◆ Records shown:
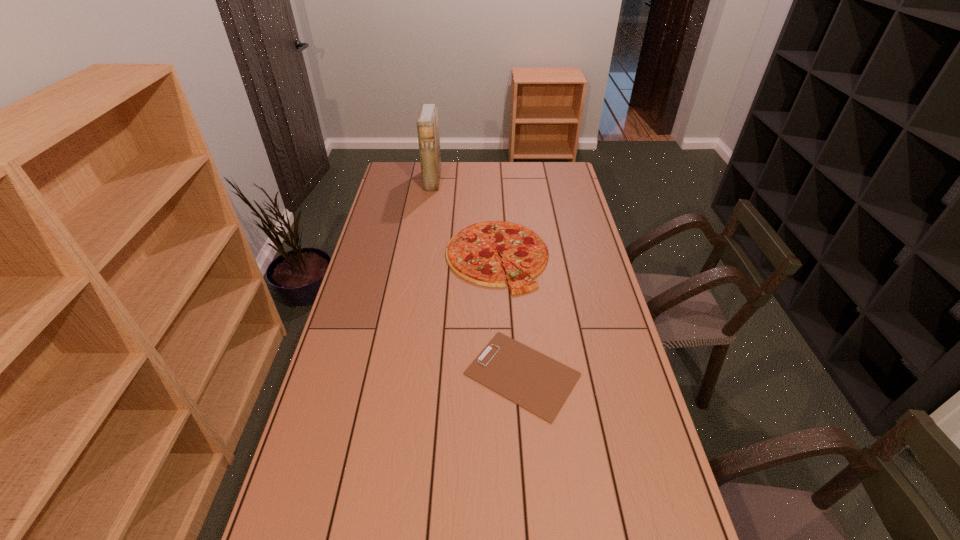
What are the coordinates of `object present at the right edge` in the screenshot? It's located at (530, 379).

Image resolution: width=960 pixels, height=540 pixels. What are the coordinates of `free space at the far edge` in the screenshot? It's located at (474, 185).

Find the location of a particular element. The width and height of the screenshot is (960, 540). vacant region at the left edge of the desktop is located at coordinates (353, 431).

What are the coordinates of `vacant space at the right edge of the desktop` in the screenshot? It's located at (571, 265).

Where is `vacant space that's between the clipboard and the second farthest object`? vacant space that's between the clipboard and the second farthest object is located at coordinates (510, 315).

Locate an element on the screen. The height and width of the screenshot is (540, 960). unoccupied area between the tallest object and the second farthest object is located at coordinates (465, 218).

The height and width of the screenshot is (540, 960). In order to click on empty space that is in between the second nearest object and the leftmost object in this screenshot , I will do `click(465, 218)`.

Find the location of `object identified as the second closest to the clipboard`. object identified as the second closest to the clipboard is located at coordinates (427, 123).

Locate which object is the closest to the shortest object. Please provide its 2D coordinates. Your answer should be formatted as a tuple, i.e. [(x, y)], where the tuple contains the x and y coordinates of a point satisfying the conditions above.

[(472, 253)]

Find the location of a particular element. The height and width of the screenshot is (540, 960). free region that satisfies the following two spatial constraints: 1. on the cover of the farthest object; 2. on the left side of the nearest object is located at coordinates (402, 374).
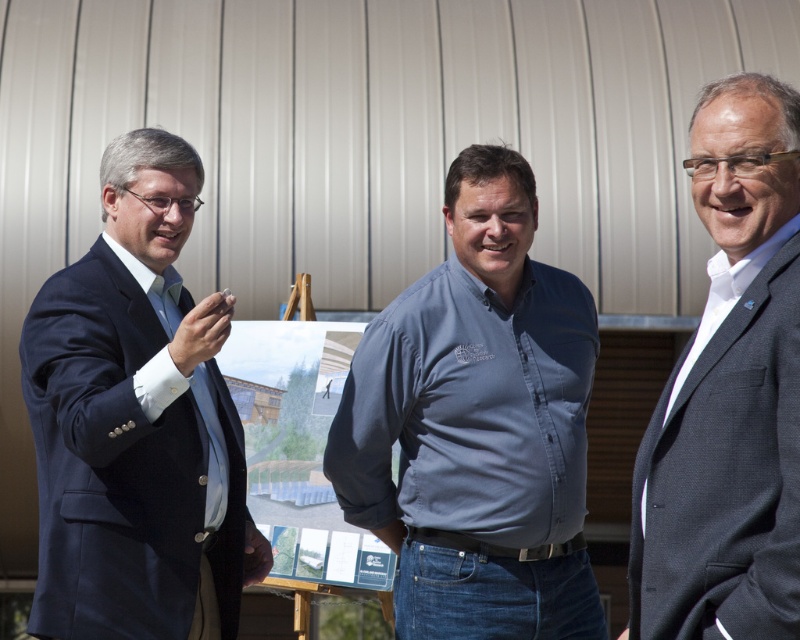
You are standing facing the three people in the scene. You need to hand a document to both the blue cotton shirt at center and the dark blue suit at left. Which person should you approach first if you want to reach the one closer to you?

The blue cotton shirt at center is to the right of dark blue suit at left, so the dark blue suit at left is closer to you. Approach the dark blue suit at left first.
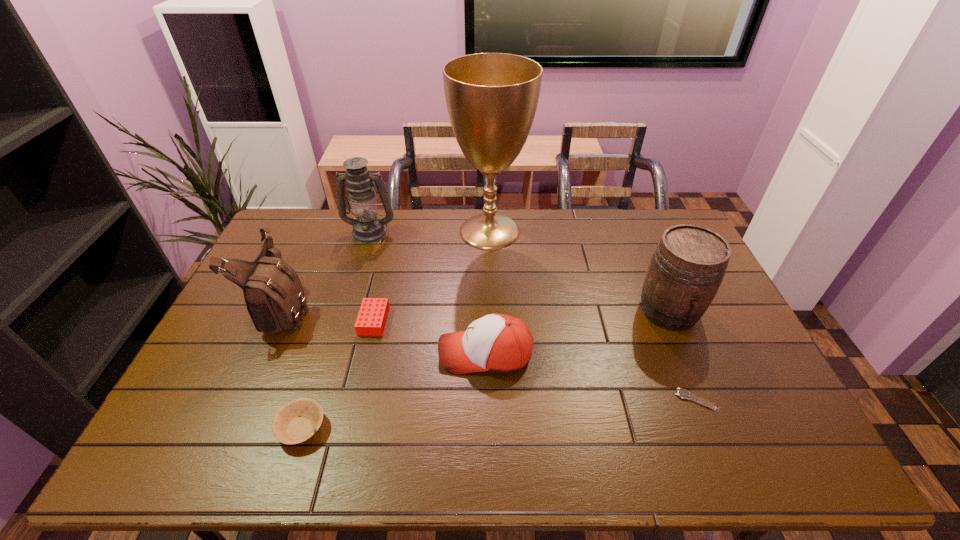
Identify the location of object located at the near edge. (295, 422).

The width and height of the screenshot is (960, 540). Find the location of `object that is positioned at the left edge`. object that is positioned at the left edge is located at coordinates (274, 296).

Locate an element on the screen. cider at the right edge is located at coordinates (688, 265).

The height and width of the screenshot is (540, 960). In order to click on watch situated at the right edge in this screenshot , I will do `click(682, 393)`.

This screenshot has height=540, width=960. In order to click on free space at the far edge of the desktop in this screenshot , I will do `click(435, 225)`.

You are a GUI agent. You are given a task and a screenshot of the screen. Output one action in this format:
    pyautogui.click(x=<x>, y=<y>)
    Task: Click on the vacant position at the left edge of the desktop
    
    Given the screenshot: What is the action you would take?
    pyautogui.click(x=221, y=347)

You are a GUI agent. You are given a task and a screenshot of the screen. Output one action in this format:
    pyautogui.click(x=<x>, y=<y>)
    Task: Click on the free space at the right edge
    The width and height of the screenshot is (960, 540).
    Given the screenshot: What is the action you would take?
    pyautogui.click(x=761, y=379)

◆ Problem:
Reproduce the lines above, from the very first one through the line containing "Find the location of a particular element. The width", both included, and leave the pictures out.

◆ Task response:
What are the coordinates of `object present at the right edge` in the screenshot? It's located at (530, 379).

Image resolution: width=960 pixels, height=540 pixels. What are the coordinates of `free space at the far edge` in the screenshot? It's located at (474, 185).

Find the location of a particular element. The width and height of the screenshot is (960, 540). vacant region at the left edge of the desktop is located at coordinates (353, 431).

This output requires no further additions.